- _Written instruction_
Which lines below contain the string "kern"? Report each of them in full.
:: Data to use ::
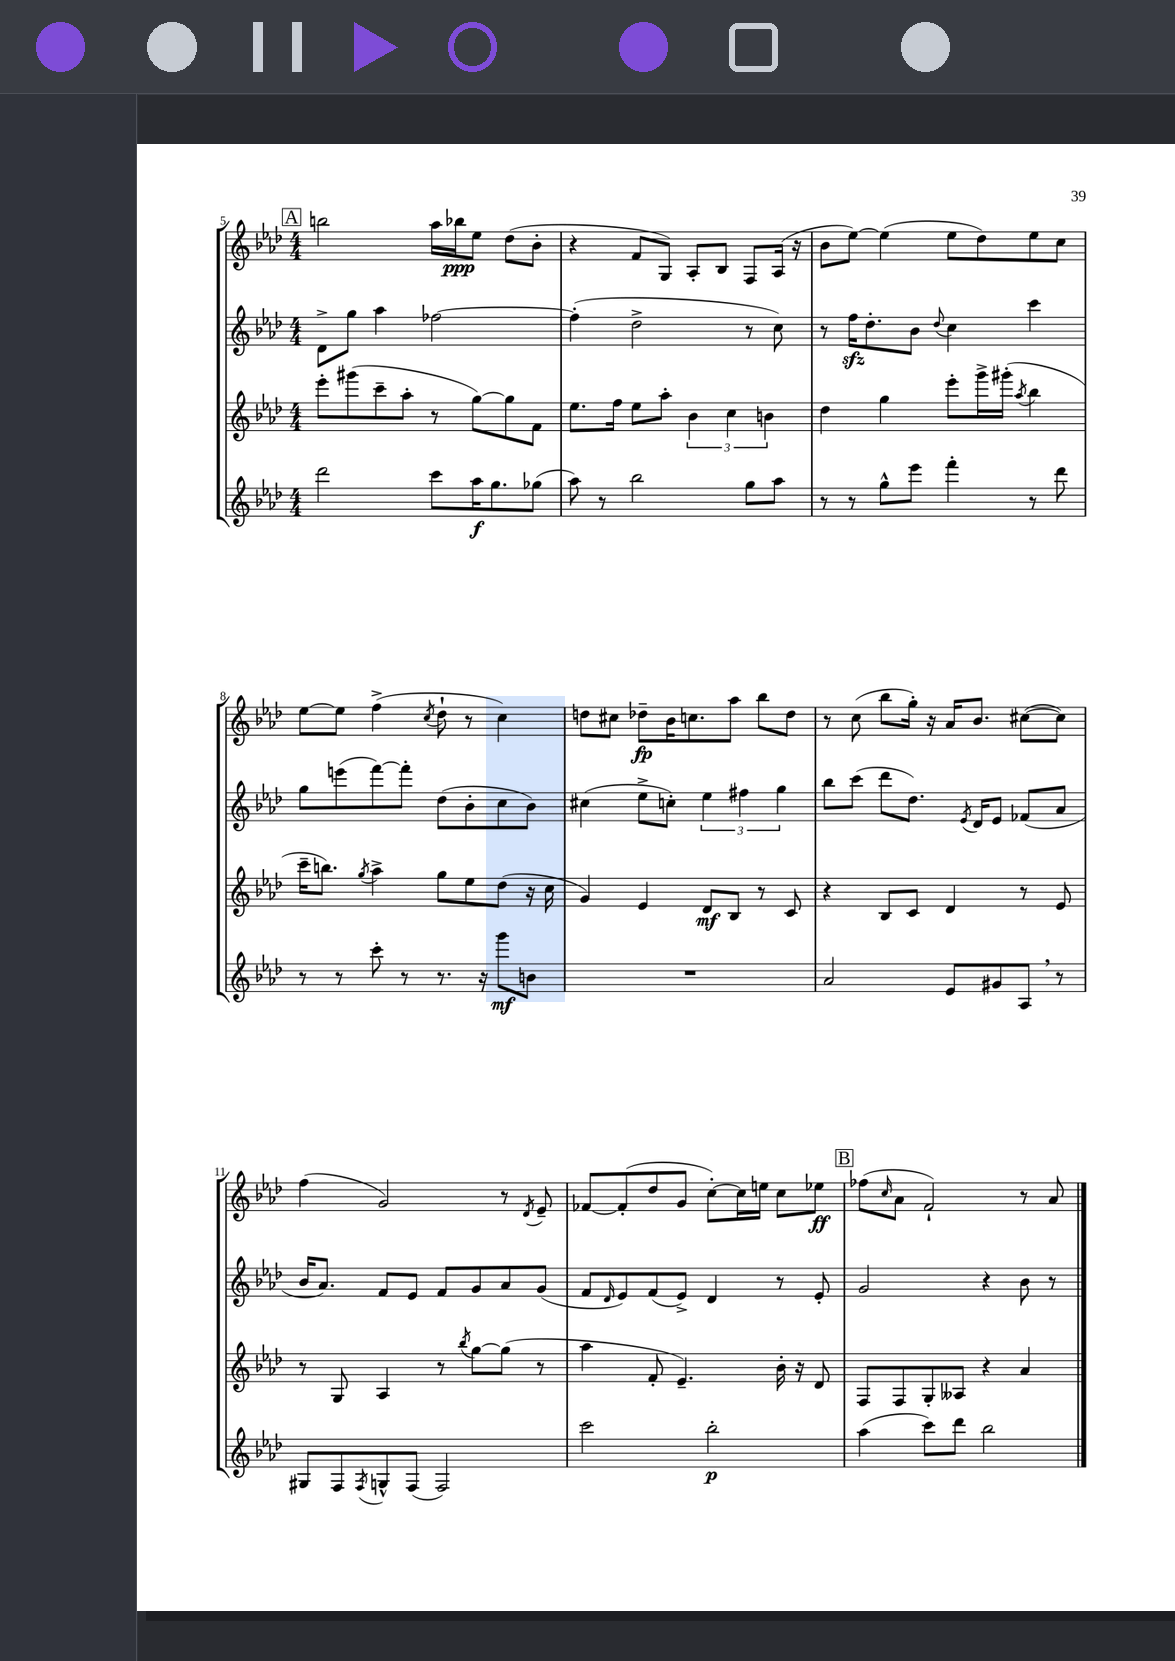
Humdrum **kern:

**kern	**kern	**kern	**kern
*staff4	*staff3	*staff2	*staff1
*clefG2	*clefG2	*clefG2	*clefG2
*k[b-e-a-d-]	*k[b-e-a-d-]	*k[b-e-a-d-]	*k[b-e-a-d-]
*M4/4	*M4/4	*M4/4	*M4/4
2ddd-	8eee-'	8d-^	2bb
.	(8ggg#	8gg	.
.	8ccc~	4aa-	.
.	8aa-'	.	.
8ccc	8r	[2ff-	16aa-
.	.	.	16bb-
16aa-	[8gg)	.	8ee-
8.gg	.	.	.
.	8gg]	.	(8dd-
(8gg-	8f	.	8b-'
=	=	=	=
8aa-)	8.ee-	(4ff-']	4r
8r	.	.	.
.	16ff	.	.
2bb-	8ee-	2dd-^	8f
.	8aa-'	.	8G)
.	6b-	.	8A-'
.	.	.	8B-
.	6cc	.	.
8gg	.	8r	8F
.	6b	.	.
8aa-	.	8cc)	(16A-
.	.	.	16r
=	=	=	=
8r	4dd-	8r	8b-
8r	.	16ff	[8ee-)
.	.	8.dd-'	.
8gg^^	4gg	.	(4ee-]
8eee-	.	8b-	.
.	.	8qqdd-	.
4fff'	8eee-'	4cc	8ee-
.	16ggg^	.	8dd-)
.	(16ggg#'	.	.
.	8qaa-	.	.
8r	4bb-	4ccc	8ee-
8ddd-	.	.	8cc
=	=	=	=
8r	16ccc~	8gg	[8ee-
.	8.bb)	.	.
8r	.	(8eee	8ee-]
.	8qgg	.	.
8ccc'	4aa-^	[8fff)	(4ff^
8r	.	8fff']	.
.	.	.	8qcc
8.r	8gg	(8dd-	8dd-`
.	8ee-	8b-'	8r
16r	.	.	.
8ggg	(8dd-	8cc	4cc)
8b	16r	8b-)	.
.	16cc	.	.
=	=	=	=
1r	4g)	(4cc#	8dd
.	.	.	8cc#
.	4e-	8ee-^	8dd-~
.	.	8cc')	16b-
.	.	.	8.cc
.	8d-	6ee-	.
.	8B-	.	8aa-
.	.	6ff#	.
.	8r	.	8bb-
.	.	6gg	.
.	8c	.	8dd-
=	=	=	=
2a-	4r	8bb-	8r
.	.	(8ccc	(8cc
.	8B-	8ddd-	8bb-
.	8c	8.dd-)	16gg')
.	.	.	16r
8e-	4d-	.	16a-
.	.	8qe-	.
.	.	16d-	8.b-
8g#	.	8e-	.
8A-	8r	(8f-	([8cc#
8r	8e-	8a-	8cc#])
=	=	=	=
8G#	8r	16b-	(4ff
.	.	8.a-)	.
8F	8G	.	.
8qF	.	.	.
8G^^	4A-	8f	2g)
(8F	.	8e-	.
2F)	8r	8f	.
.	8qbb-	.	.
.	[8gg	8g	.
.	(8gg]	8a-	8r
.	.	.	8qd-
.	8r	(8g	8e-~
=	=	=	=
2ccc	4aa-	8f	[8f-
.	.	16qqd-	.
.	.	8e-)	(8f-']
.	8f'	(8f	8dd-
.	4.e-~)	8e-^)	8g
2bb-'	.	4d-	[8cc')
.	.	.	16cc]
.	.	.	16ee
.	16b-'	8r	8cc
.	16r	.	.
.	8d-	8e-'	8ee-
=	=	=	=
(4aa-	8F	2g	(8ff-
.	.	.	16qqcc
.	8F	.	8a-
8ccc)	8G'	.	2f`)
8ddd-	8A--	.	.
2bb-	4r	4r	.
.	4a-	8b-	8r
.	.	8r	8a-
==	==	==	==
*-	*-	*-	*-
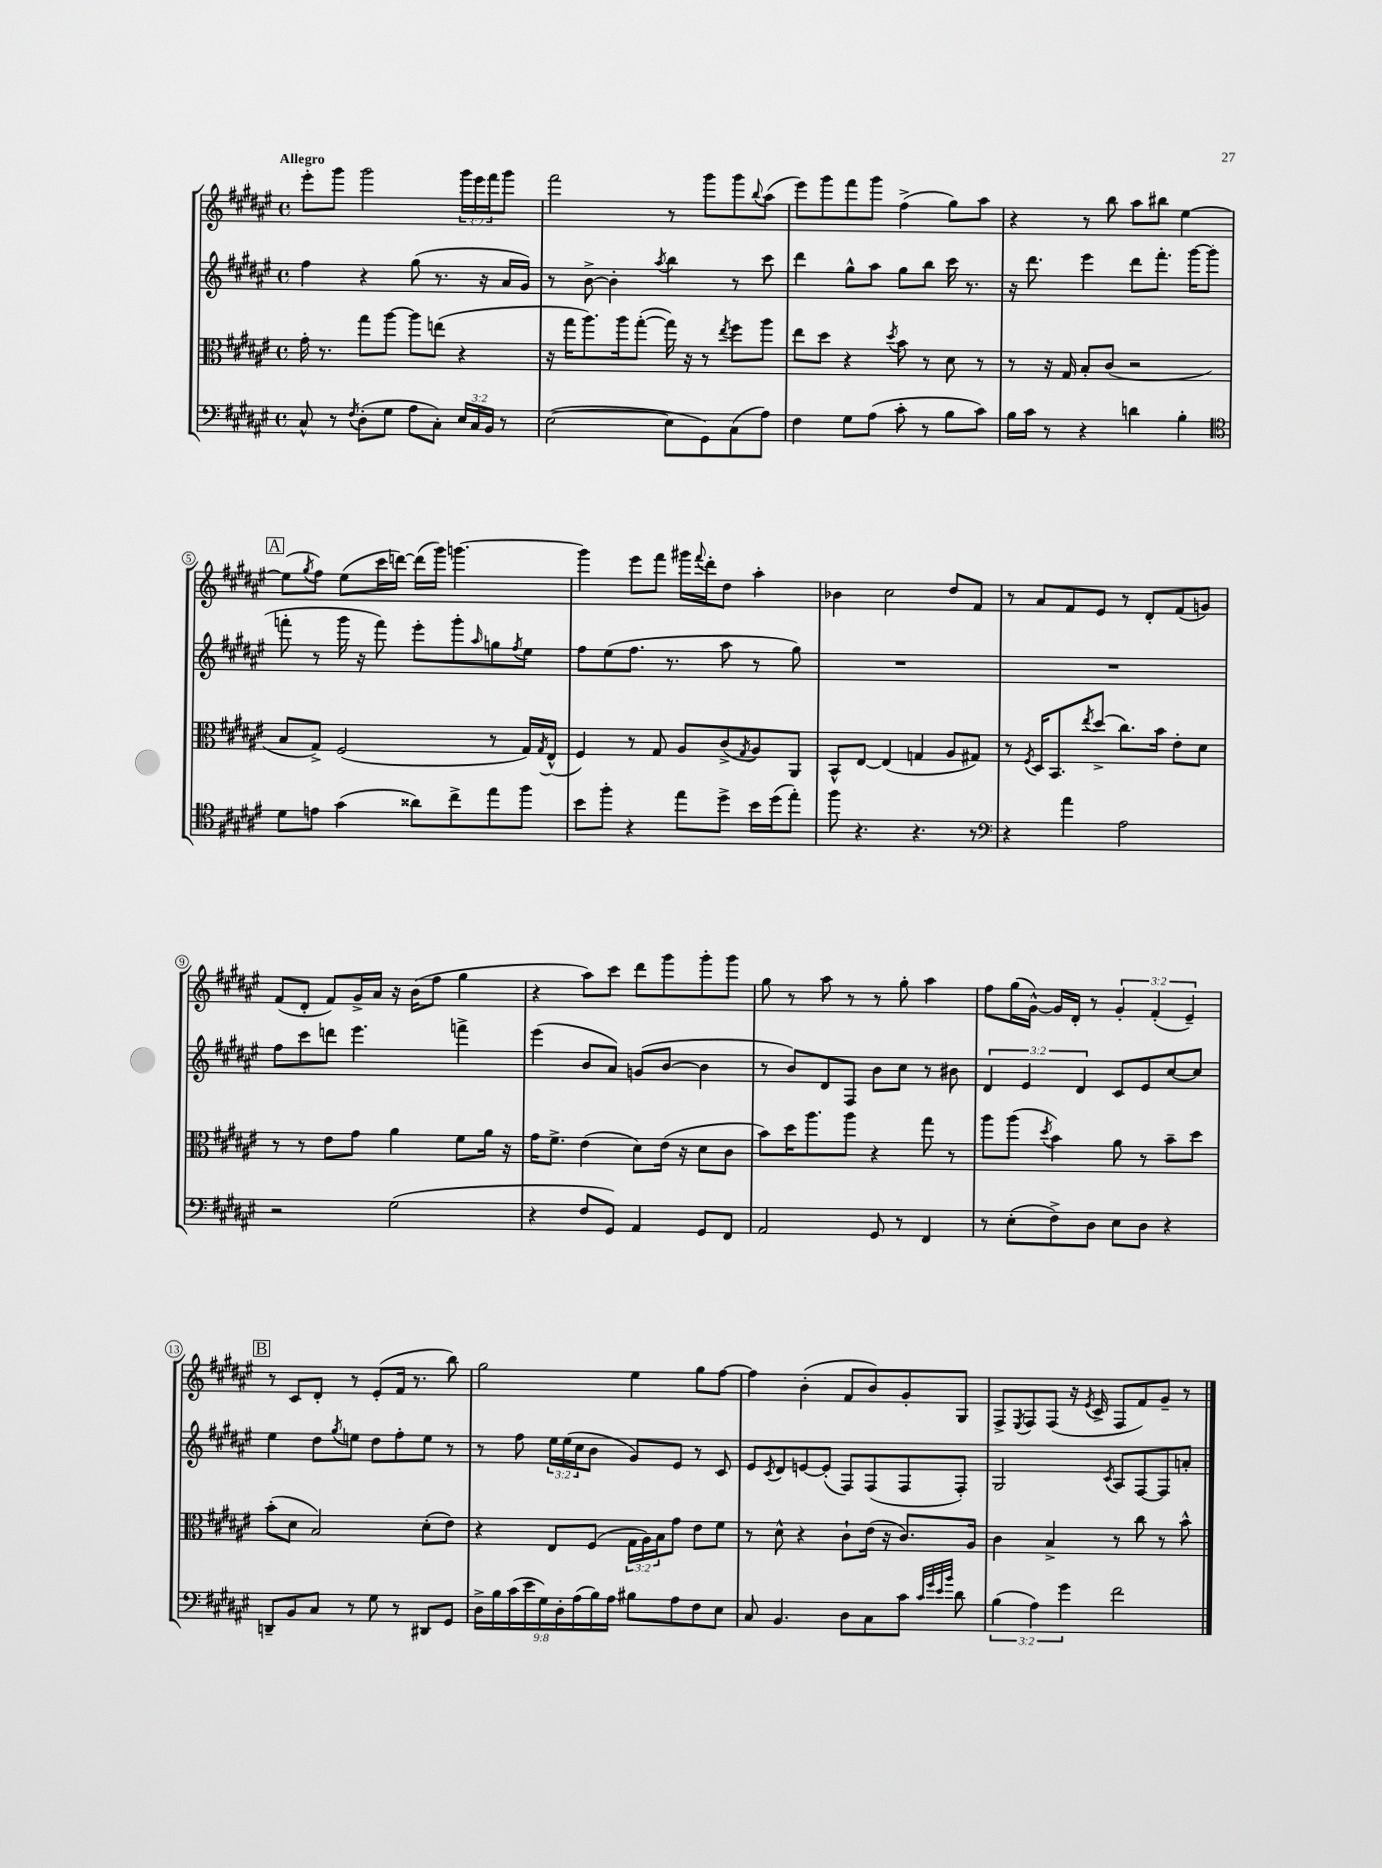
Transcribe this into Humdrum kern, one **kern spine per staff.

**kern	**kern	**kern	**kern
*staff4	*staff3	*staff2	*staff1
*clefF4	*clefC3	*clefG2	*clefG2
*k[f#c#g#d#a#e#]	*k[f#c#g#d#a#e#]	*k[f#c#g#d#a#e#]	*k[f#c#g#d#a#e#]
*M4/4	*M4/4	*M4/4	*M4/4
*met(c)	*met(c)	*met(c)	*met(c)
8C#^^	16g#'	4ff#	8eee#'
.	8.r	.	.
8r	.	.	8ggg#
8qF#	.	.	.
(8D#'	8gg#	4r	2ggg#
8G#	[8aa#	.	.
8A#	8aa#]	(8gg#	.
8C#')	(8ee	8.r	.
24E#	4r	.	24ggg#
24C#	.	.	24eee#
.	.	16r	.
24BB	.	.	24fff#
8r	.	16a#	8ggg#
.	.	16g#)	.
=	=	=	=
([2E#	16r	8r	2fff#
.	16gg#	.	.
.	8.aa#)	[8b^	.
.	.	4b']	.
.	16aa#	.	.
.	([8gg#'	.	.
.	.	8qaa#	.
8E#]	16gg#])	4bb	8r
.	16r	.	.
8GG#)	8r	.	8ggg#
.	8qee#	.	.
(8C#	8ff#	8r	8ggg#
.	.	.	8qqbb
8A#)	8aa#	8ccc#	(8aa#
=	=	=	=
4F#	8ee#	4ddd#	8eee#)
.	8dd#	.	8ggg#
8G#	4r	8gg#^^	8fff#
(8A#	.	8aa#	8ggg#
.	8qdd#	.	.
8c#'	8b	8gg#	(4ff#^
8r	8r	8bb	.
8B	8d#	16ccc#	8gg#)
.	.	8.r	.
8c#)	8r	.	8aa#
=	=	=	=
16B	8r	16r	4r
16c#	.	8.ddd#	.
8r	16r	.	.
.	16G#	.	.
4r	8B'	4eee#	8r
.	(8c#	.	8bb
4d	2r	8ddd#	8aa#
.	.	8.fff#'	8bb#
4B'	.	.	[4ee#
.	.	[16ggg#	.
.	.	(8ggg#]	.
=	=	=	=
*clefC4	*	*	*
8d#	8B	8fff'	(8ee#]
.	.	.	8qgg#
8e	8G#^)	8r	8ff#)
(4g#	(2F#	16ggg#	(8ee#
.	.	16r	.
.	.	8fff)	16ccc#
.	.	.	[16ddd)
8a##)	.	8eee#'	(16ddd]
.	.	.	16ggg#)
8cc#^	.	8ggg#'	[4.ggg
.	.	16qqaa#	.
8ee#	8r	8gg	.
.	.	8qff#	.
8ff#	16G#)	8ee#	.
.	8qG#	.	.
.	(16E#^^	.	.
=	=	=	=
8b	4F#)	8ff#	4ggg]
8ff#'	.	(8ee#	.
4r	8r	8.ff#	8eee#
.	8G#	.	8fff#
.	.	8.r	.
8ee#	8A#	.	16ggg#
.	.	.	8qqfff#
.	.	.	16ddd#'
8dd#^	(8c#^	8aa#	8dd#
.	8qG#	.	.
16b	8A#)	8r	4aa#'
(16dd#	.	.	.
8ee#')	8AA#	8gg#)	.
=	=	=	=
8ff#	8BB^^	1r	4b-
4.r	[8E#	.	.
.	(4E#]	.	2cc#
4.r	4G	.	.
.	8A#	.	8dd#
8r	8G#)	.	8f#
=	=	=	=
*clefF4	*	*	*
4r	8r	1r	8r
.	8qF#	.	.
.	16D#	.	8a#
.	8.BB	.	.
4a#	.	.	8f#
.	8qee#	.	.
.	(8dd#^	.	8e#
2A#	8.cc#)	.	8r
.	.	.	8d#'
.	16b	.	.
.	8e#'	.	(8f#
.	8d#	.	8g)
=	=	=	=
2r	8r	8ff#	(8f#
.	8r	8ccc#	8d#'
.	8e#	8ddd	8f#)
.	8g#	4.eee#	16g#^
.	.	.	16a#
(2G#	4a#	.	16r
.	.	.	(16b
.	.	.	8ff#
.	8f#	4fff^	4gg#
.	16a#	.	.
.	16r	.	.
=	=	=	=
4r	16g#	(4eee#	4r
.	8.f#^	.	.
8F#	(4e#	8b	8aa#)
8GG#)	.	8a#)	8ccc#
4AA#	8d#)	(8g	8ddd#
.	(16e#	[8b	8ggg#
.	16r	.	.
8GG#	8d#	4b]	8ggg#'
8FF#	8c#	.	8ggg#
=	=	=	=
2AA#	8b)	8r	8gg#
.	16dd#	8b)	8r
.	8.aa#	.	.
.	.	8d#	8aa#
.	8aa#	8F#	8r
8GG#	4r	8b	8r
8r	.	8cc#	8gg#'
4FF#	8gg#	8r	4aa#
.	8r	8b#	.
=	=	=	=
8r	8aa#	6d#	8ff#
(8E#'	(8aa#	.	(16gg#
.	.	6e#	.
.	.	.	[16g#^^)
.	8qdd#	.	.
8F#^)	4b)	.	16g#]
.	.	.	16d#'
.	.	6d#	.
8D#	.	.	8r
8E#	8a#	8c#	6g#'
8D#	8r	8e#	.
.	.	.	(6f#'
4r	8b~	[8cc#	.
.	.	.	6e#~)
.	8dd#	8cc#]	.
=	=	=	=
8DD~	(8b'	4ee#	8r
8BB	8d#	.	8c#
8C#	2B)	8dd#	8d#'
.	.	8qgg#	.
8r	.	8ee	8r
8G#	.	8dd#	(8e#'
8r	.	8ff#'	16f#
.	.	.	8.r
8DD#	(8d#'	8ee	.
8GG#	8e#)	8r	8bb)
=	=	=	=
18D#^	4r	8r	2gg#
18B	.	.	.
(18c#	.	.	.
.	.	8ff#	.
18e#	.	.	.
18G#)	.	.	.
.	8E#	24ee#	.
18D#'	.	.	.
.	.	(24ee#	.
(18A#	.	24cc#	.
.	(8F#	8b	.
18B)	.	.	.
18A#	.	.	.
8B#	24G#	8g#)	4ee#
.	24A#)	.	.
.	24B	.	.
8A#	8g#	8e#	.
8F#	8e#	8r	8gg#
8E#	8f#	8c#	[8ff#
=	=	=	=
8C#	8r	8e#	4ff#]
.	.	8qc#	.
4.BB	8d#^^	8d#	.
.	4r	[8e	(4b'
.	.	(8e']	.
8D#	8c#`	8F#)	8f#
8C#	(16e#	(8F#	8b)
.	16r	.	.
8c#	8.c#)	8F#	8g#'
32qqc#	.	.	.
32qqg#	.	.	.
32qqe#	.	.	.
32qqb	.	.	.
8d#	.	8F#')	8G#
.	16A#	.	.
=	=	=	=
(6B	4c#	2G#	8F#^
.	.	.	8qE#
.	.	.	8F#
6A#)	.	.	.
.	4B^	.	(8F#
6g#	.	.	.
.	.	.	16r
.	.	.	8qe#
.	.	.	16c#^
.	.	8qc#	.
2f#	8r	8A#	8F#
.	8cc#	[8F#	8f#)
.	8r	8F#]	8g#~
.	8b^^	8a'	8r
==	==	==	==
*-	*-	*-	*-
:::
- _Response_
Humdrum **kern:
**kern	**kern	**kern	**kern
Transcribe this into Humdrum kern, one **kern spine per staff.
**kern	**kern	**kern	**kern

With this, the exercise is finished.